- _Record excerpts_:
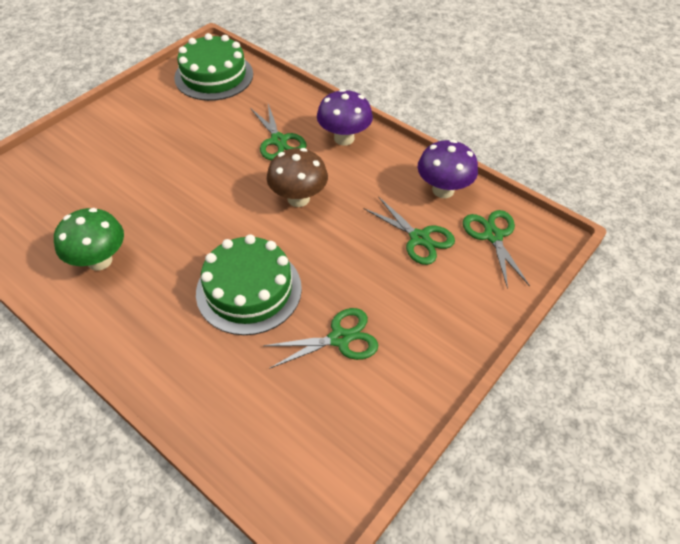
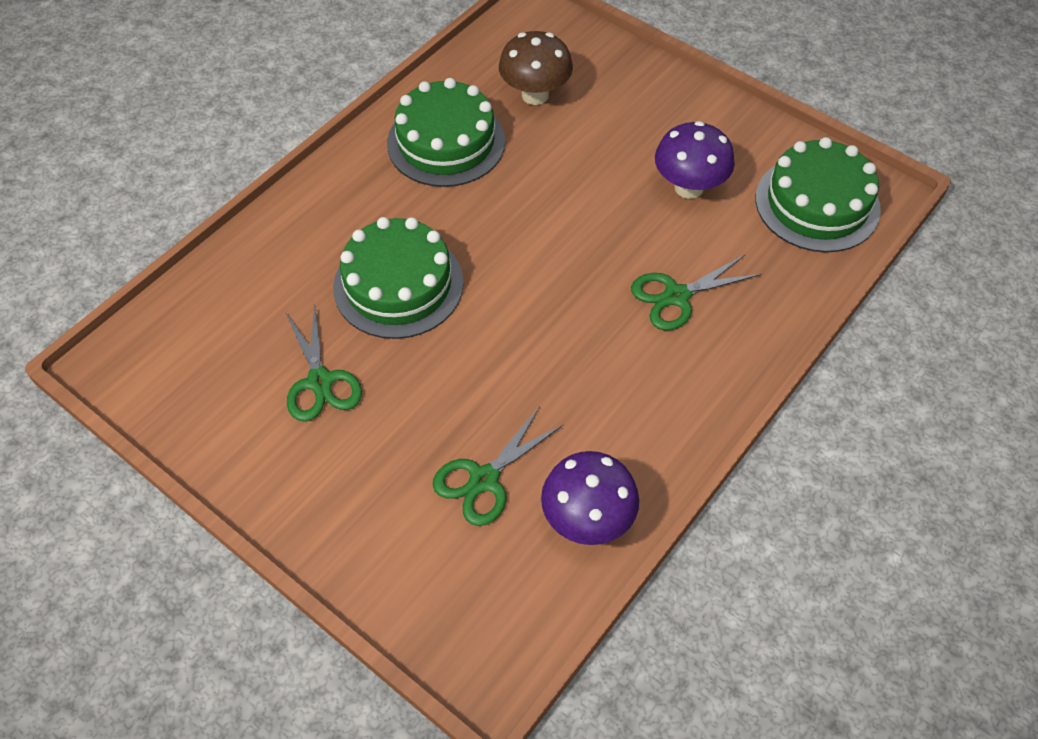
camera: 90 degrees right, 5 degrees up
(100, 261) = (446, 142): green mushroom -> green cake
(298, 198) = (556, 327): brown mushroom -> brown mushroom (535, 95)
(344, 138) = (694, 381): purple mushroom -> purple mushroom (689, 187)
(493, 236) = (490, 585): green scissors -> none

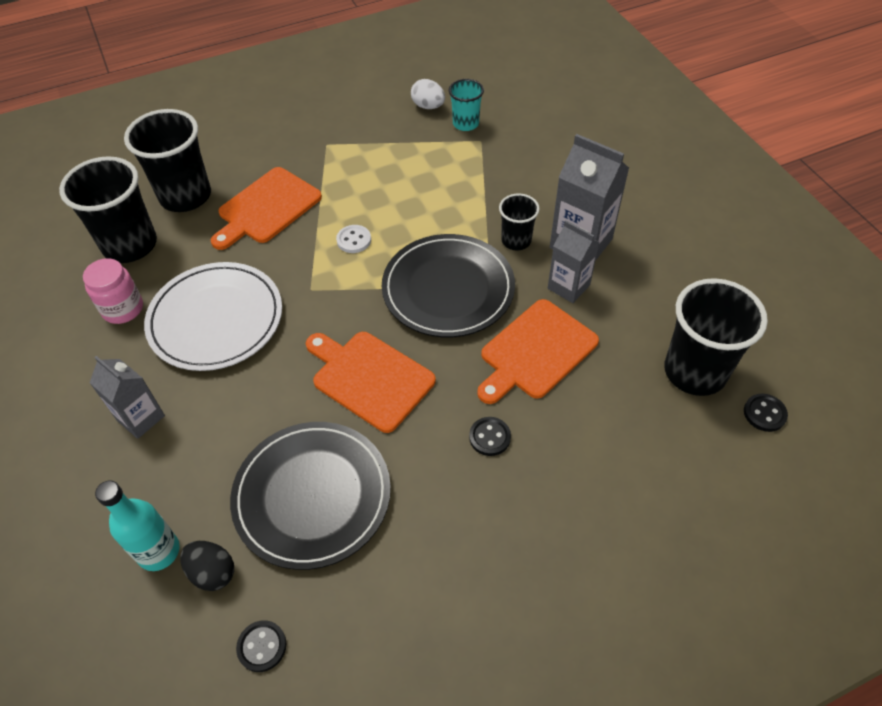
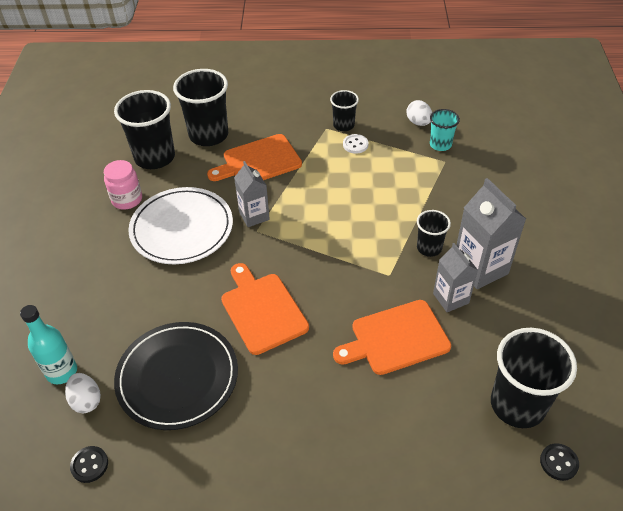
camera: 25 degrees right, 5 degrees down
(141, 418) = (98, 278): grey carton -> grey carton (254, 216)
(212, 572) = (86, 400): black egg -> white egg
(345, 135) = (343, 125): none -> black cup
(354, 240) = (307, 205): white button -> white button (355, 145)
(448, 289) = (356, 266): black plate -> none
(489, 437) = (324, 388): black button -> none

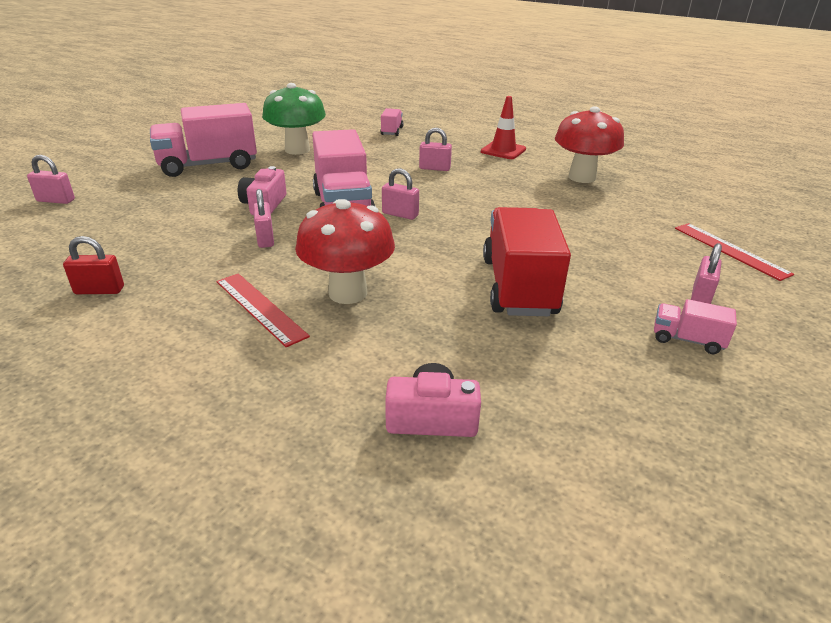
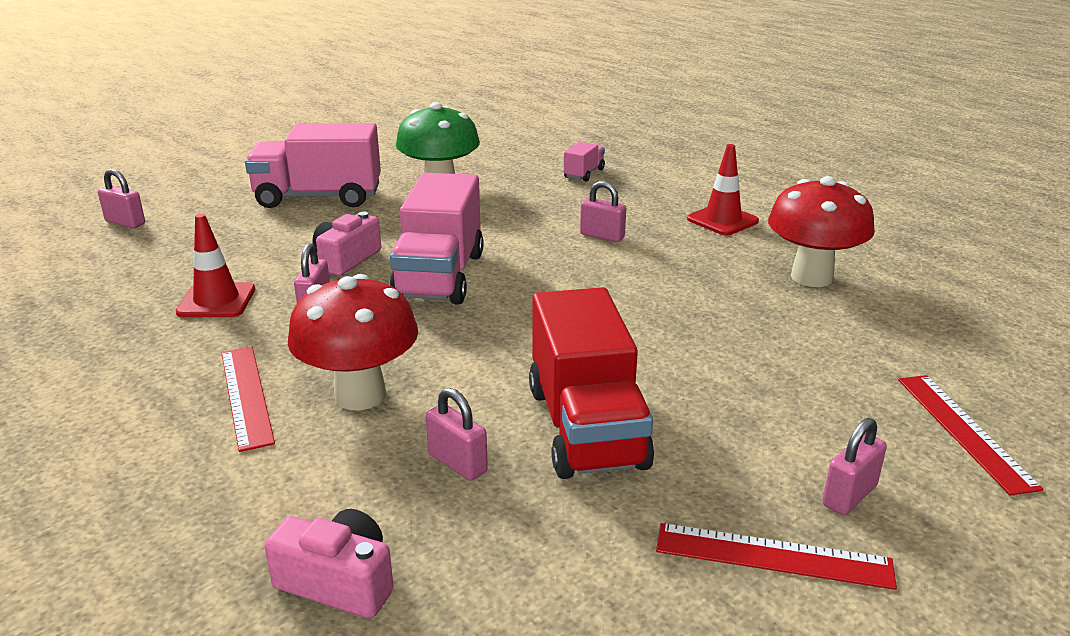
camera: 20 degrees right, 5 degrees down
(99, 290) = (95, 342): red padlock -> none
(182, 246) = (216, 301): none -> red traffic cone
(400, 214) = (505, 297): pink padlock -> pink padlock (457, 463)
(518, 286) = (586, 427): red truck -> red truck turned 150 degrees clockwise
(687, 340) = (773, 556): pink truck -> red ruler

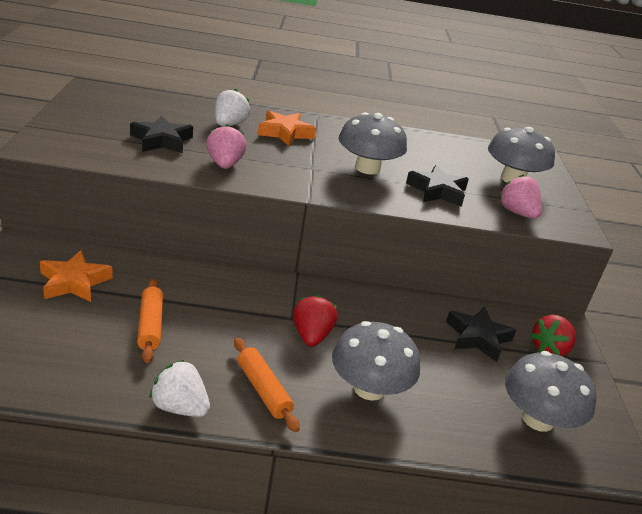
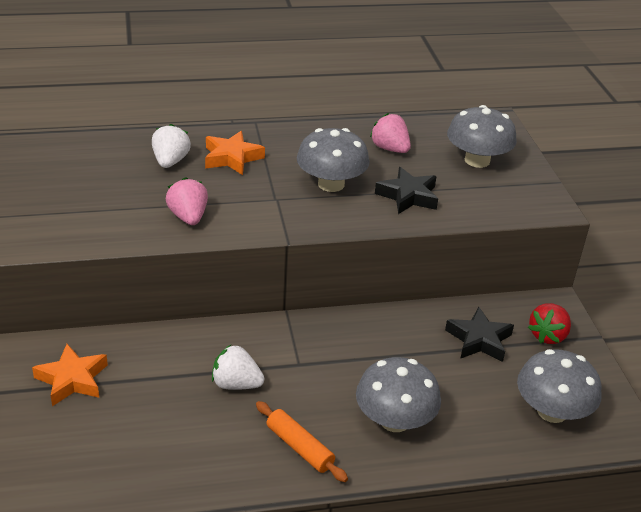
camera: 10 degrees left, 5 degrees up
(150, 325) = (168, 408): orange rolling pin -> none
(162, 140) = (111, 202): black star -> none
(180, 407) = (231, 484): white strawberry -> white strawberry (236, 384)
(311, 336) = (324, 379): red strawberry -> none
(517, 213) = (491, 203): pink strawberry -> pink strawberry (390, 149)

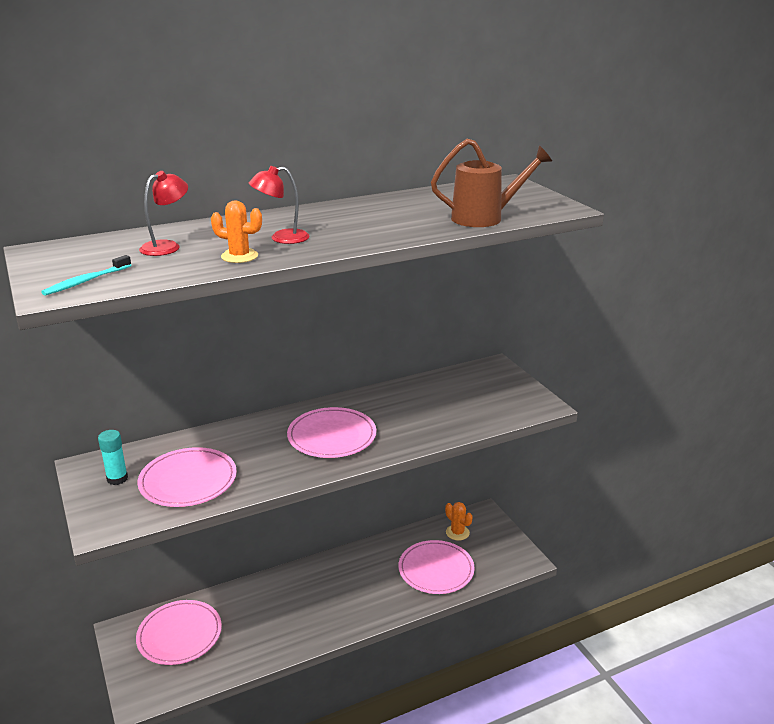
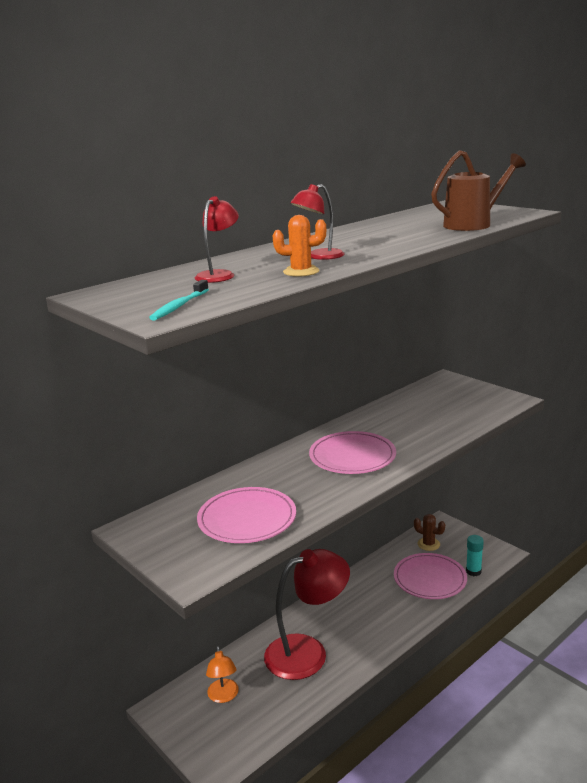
camera: 15 degrees left, 5 degrees down
(117, 479) = (173, 532): turquoise glue stick -> turquoise glue stick (473, 571)
(179, 635) = (223, 696): pink plate -> orange lamp
(277, 613) = (308, 652): none -> red lamp
(457, 532) = (428, 544): orange cactus -> brown cactus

- _Task requirements_:
Go through the records above and, whenever a line includes the word "padlock", copy it.

- _Solution to this exercise_:
(99, 290) = (95, 342): red padlock -> none
(400, 214) = (505, 297): pink padlock -> pink padlock (457, 463)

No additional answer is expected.